# [EXERCISE INSTRUCTIONS]
Among the following entries, how many lines hold the string "brown"? State only the number.

(TASK MATERIAL Opens)

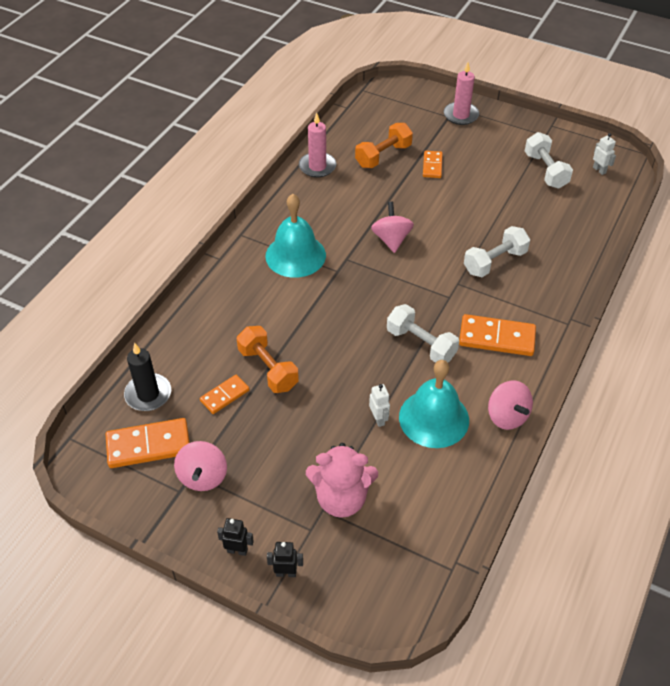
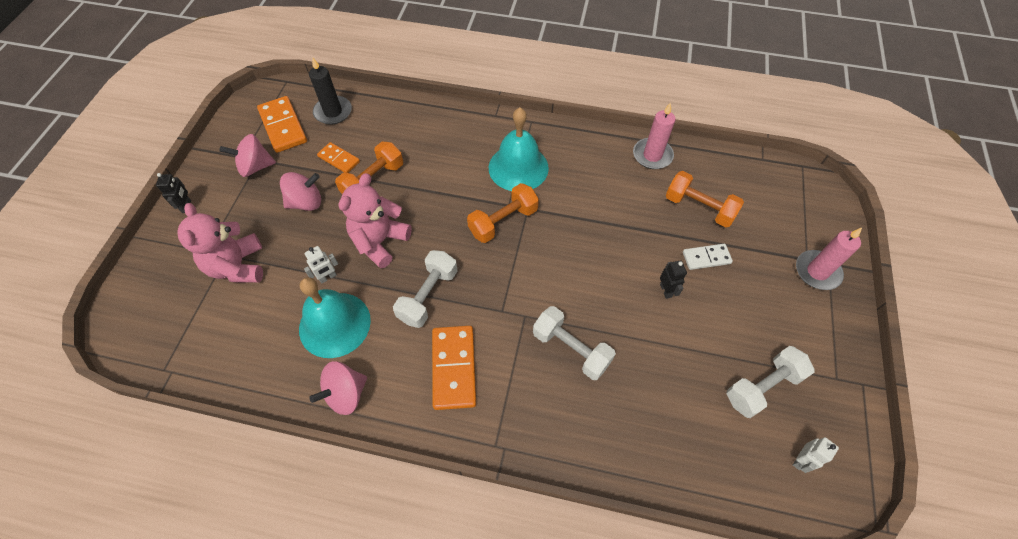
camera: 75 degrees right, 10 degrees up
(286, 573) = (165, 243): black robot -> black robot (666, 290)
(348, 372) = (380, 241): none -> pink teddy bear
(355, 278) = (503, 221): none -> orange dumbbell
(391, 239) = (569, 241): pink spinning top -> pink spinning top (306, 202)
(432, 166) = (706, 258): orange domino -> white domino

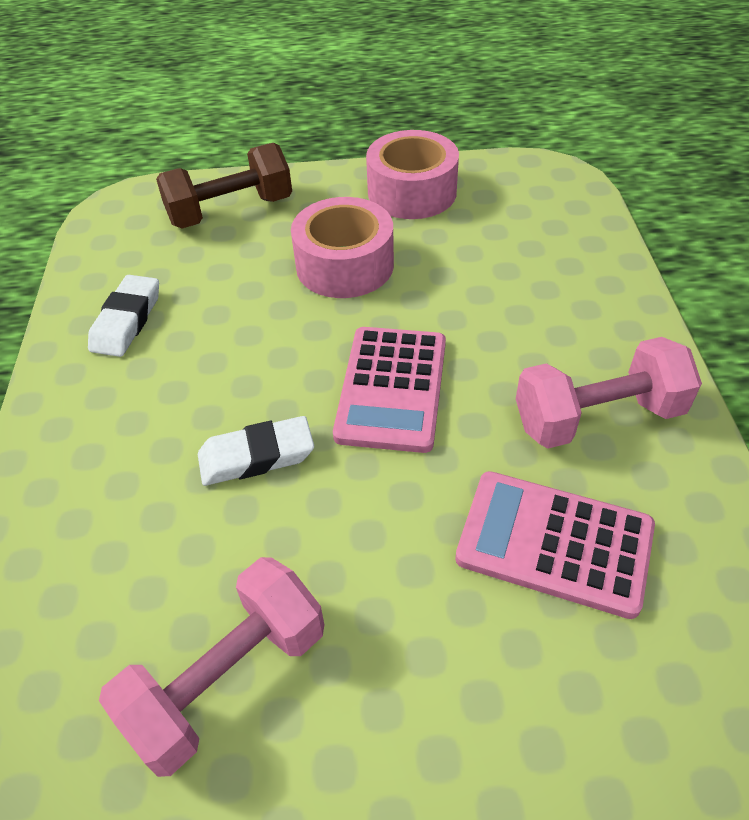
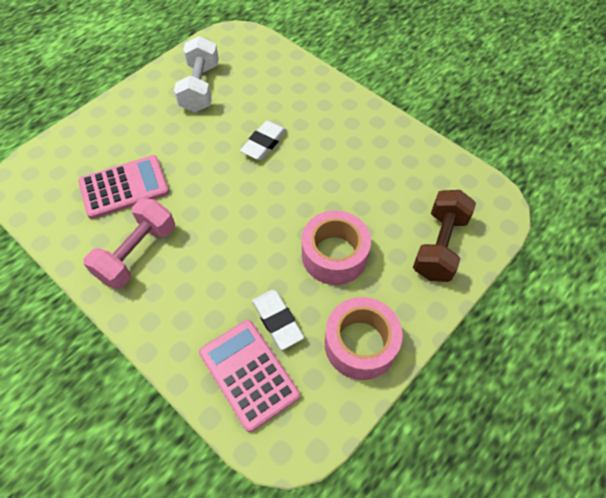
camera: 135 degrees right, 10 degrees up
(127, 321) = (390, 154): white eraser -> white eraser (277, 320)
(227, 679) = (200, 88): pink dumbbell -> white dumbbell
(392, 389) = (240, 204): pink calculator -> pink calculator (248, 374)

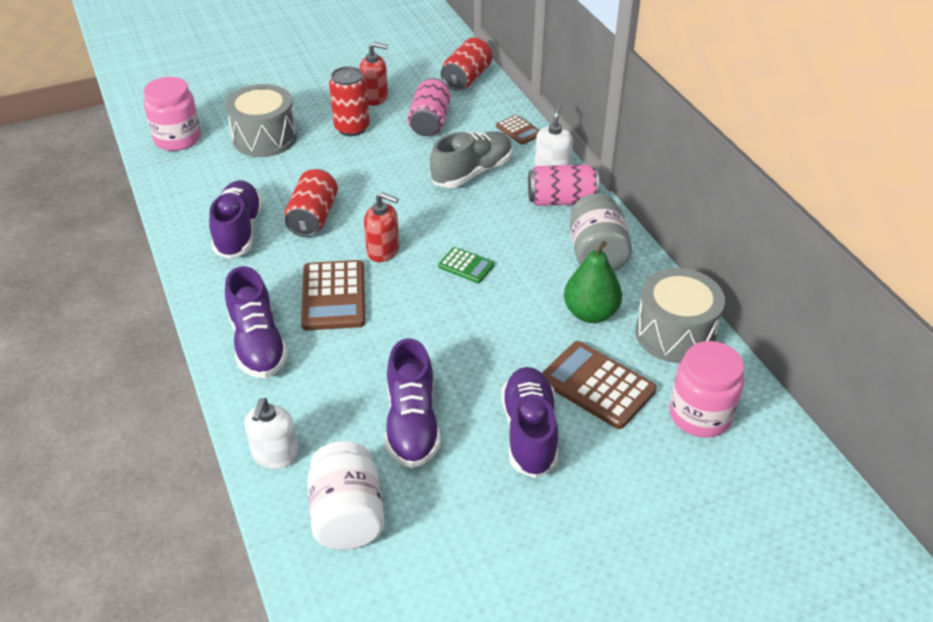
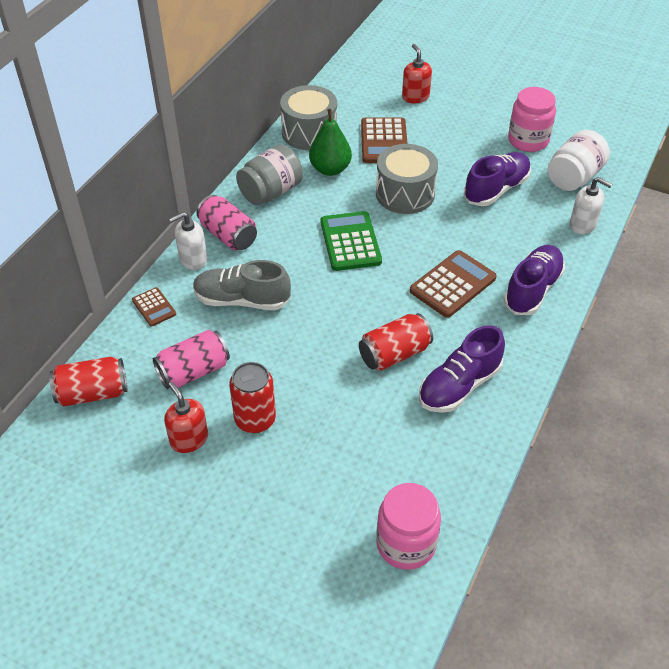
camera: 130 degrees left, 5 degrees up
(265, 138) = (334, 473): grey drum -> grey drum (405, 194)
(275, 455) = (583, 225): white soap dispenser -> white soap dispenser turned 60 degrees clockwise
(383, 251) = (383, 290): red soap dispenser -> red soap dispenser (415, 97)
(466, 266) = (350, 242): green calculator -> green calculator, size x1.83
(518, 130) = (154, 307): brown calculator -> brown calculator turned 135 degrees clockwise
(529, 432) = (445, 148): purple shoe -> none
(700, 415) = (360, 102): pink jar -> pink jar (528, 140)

(TASK MATERIAL Closes)
(TASK MATERIAL Opens)

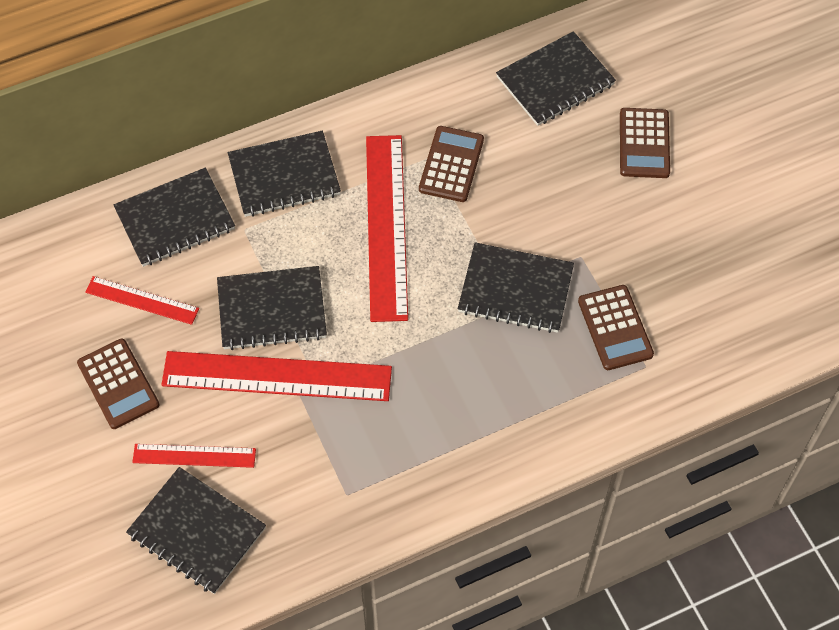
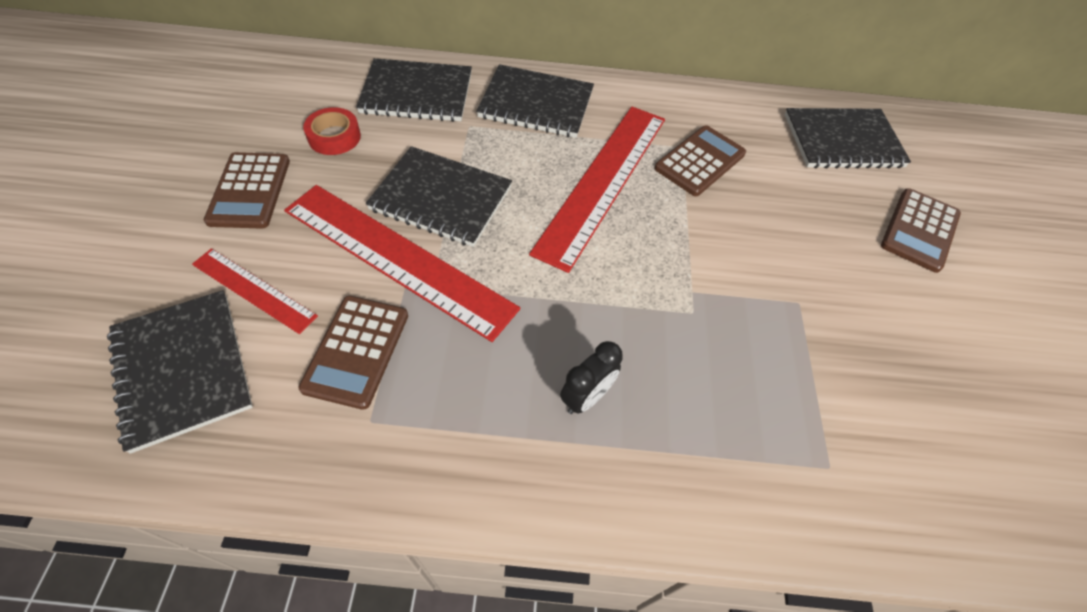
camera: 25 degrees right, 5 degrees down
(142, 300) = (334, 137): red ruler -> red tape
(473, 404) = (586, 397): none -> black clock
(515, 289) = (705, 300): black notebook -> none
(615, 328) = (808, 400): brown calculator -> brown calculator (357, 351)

(TASK MATERIAL Closes)
(TASK MATERIAL Opens)

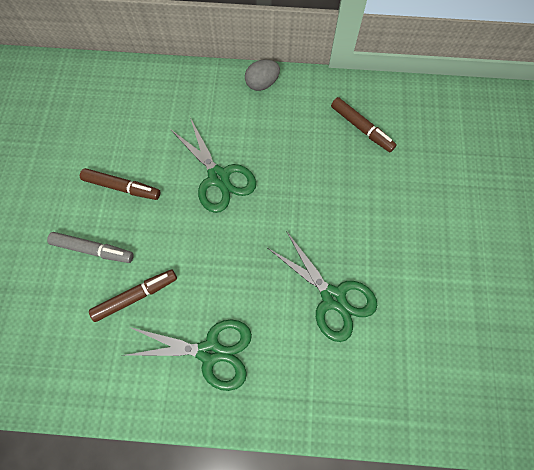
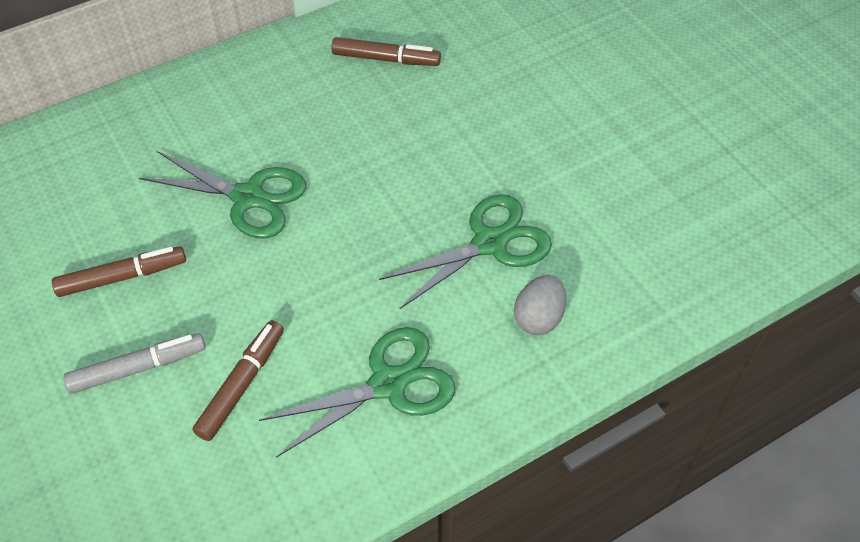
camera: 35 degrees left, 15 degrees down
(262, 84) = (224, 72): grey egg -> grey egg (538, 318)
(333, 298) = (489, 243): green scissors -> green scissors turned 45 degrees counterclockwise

(TASK MATERIAL Closes)

# [EXERCISE SOLUTION]
2